Start of Exercise data
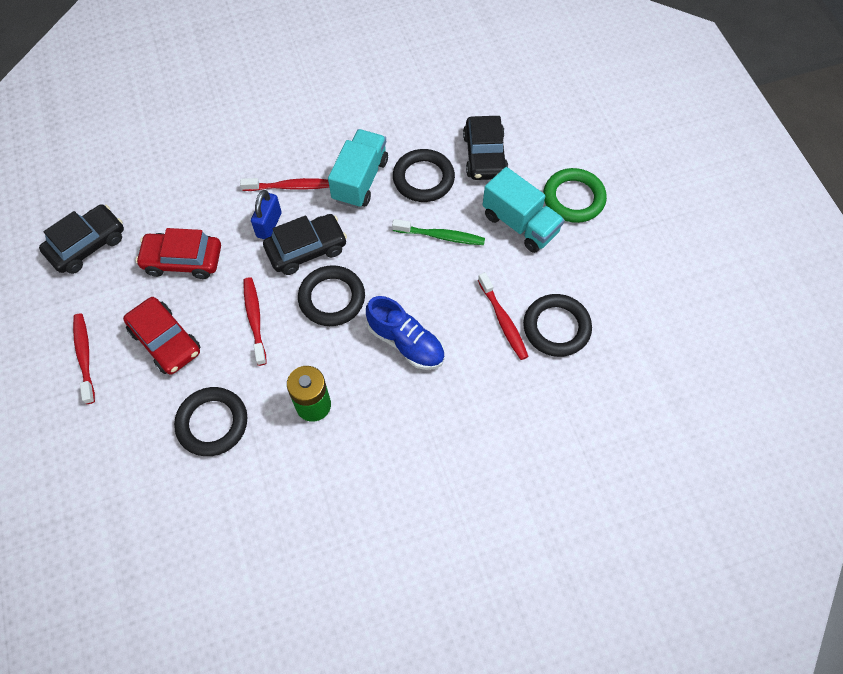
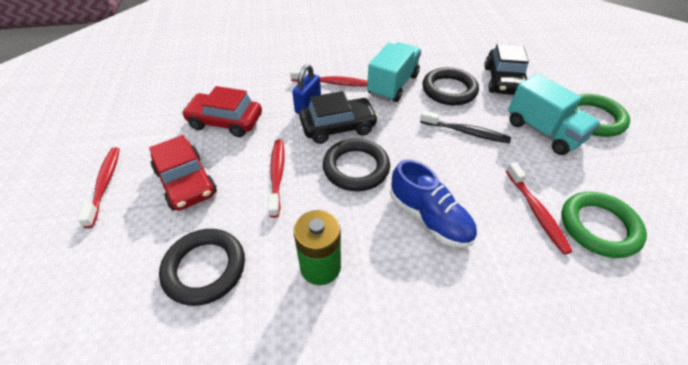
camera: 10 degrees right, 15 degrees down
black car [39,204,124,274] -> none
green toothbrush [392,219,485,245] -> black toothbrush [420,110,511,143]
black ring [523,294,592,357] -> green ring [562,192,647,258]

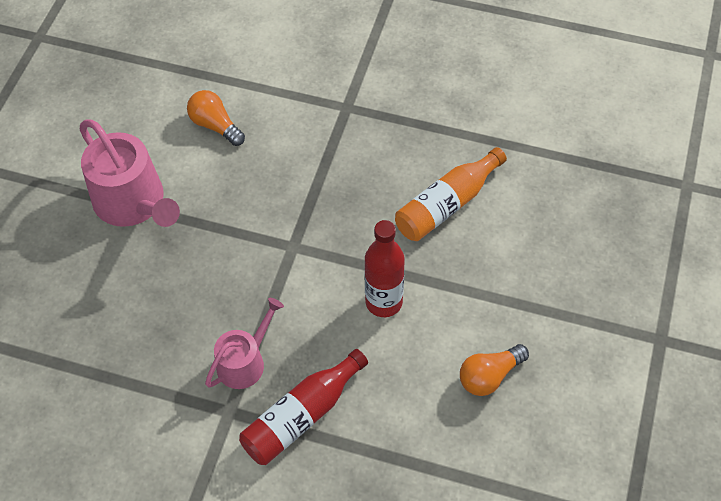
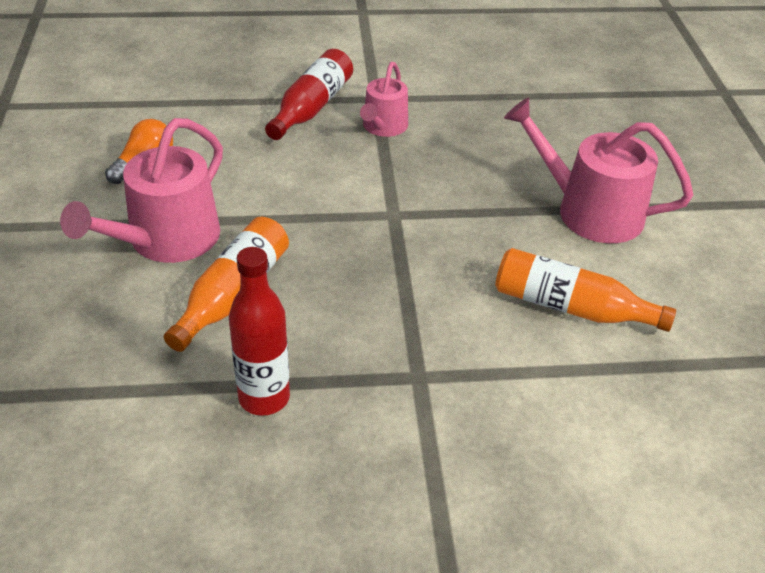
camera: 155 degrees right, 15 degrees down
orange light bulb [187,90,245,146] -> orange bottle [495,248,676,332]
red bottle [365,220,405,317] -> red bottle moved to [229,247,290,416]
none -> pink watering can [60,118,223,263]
End of Exercise data
Task objective: The copy must start at the line containing "green toothbrush [392,219,485,245]" and end at the last line of the records, matching each line exactly and holding no pictures.

Response area:
green toothbrush [392,219,485,245] -> black toothbrush [420,110,511,143]
black ring [523,294,592,357] -> green ring [562,192,647,258]

camera: 155 degrees right, 15 degrees down
orange light bulb [187,90,245,146] -> orange bottle [495,248,676,332]
red bottle [365,220,405,317] -> red bottle moved to [229,247,290,416]
none -> pink watering can [60,118,223,263]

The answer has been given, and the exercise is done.